What is being asked: Word for word, write out the entries that follow, omitting all pictures.

Source material:
==*==

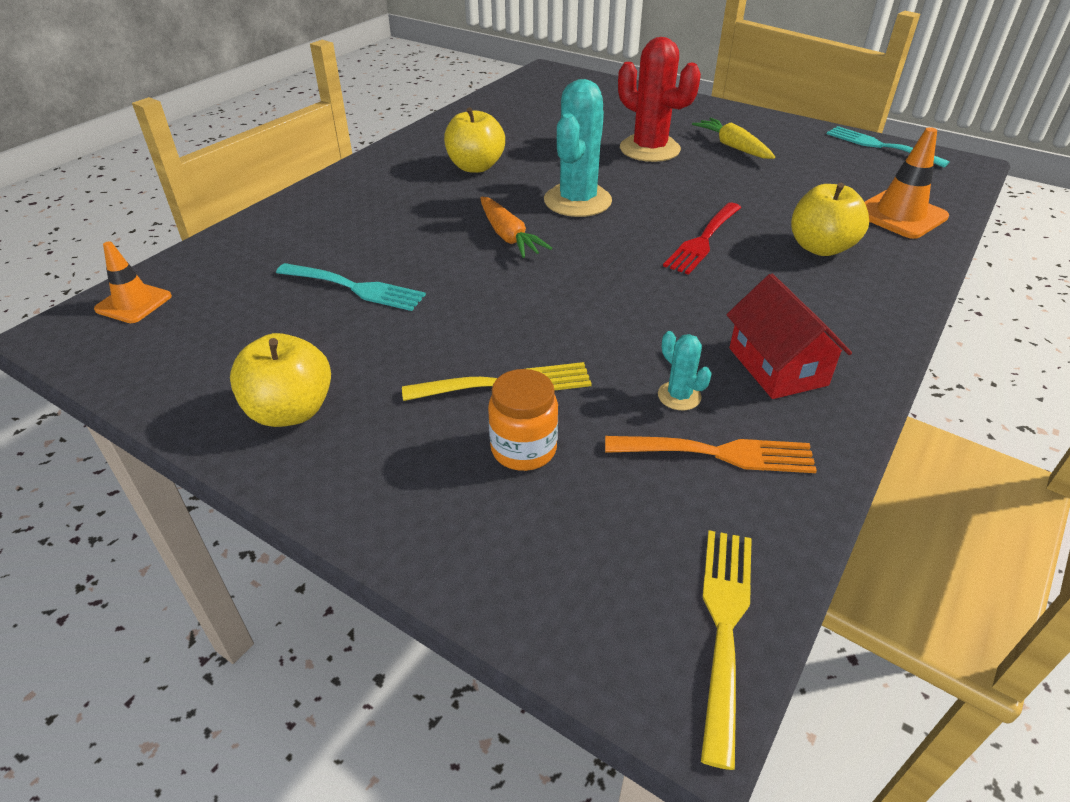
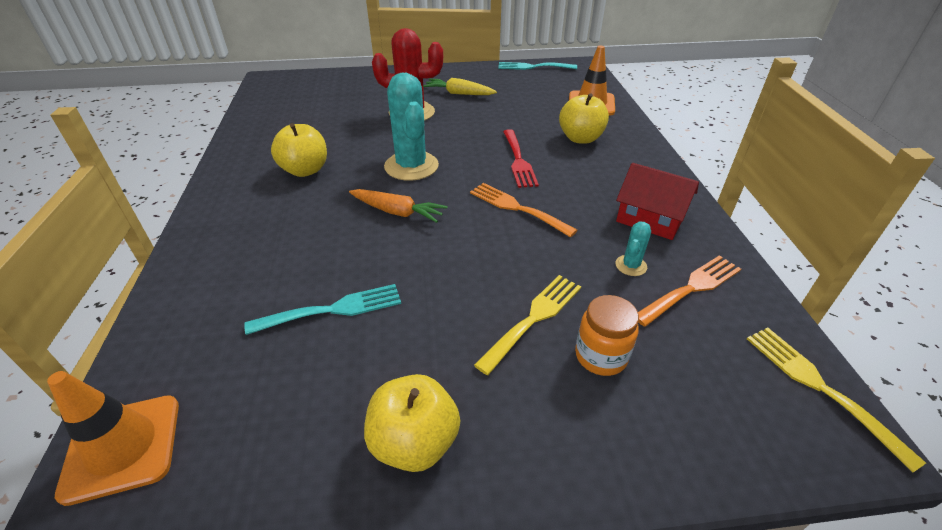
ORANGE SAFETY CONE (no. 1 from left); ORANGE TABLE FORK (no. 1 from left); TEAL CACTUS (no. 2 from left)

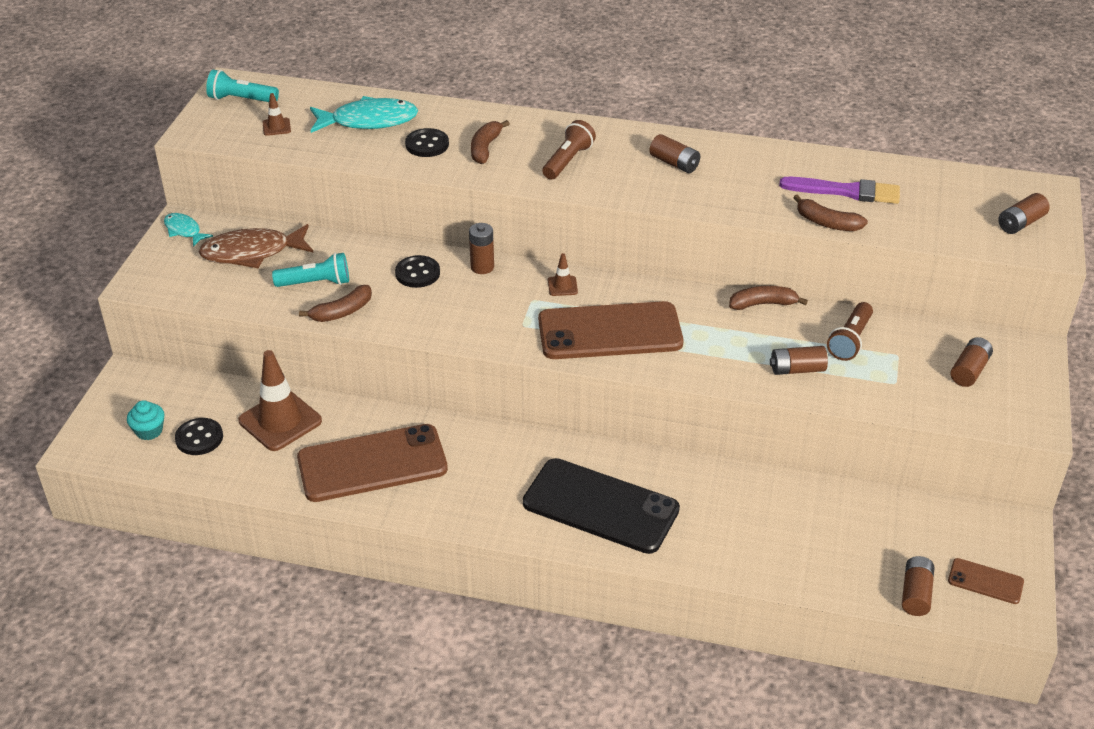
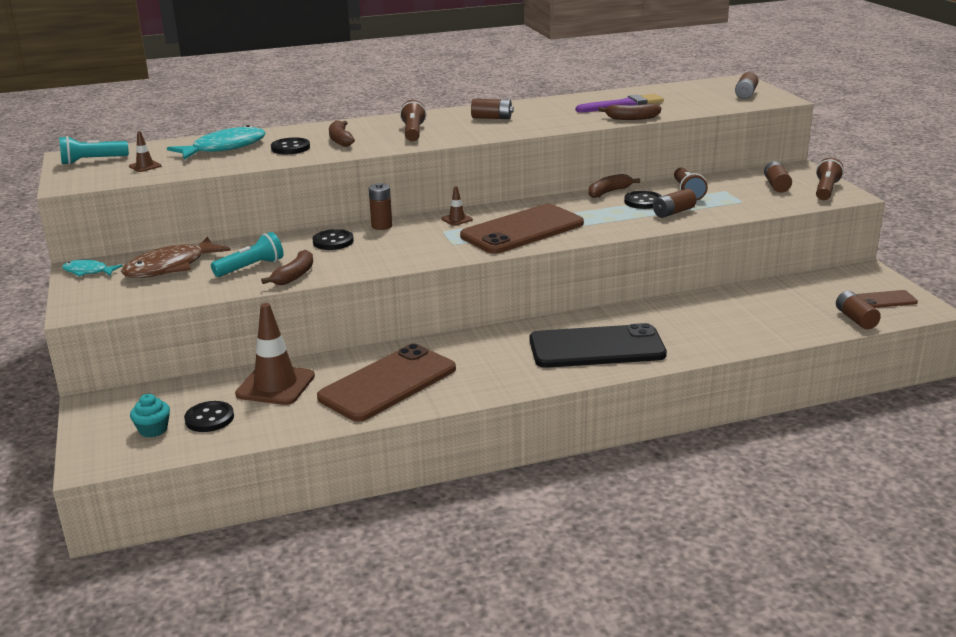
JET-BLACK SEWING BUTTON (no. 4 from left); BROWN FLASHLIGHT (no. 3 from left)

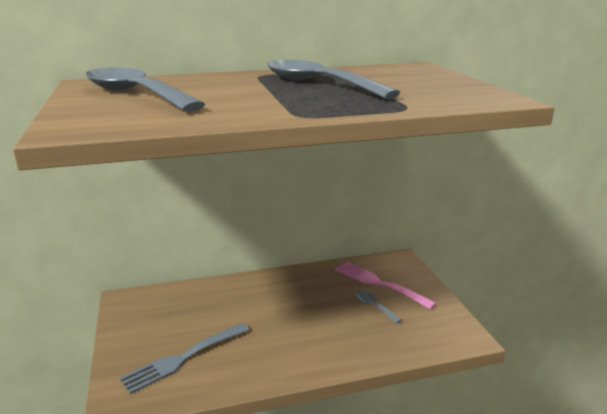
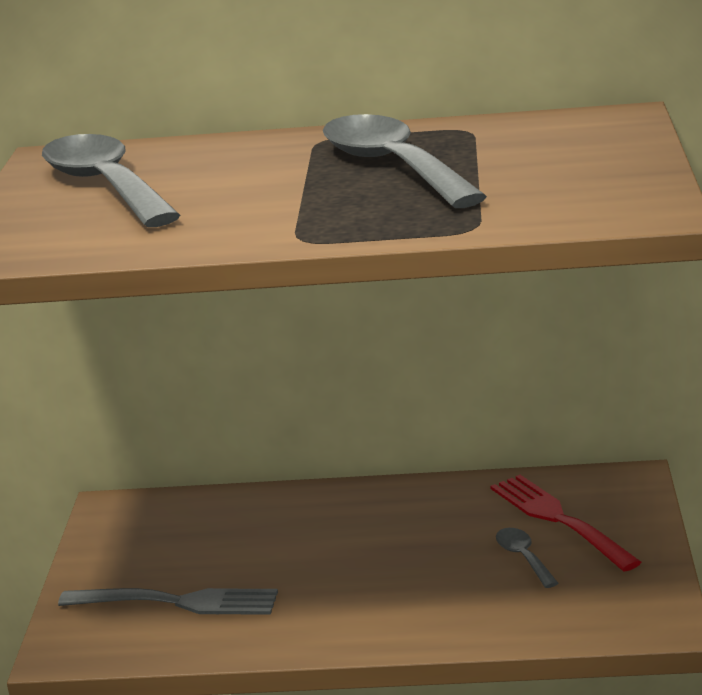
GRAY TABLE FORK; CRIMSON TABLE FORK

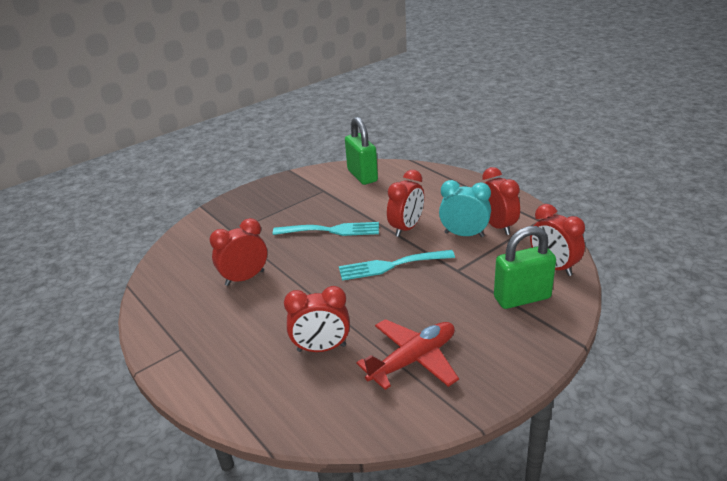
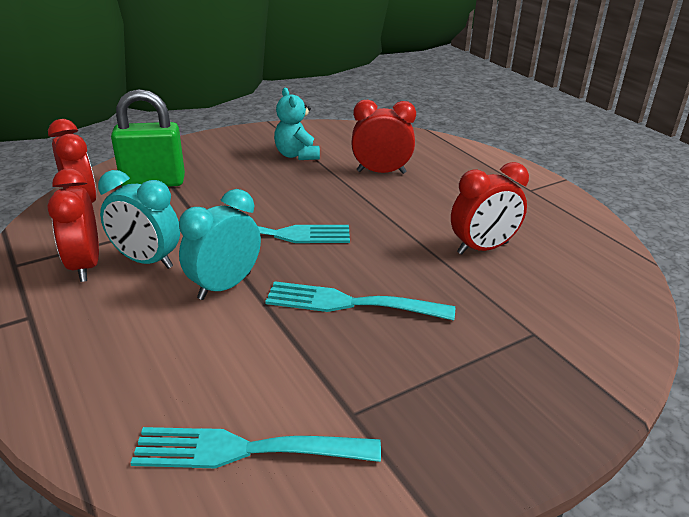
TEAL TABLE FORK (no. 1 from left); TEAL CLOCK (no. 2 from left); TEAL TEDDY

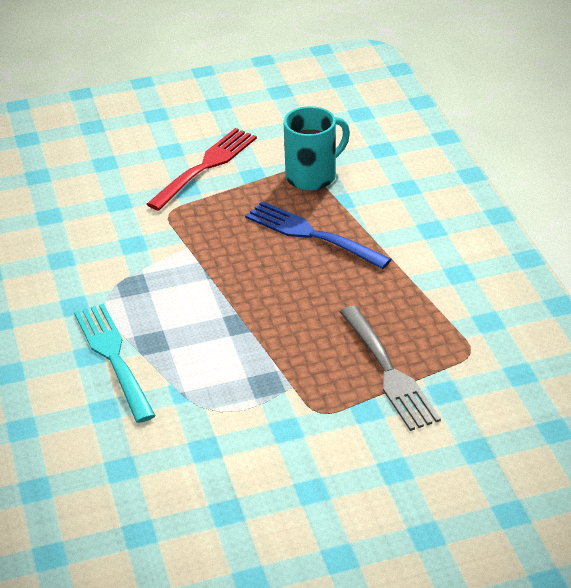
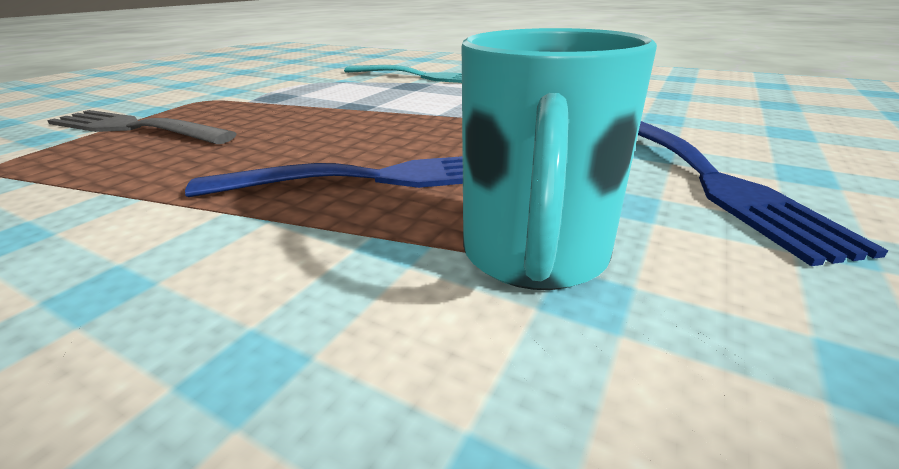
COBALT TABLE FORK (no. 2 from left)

==*==

Answer:
ORANGE SAFETY CONE (no. 1 from left); ORANGE TABLE FORK (no. 1 from left); TEAL CACTUS (no. 2 from left)

JET-BLACK SEWING BUTTON (no. 4 from left); BROWN FLASHLIGHT (no. 3 from left)

GRAY TABLE FORK; CRIMSON TABLE FORK

TEAL TABLE FORK (no. 1 from left); TEAL CLOCK (no. 2 from left); TEAL TEDDY

COBALT TABLE FORK (no. 2 from left)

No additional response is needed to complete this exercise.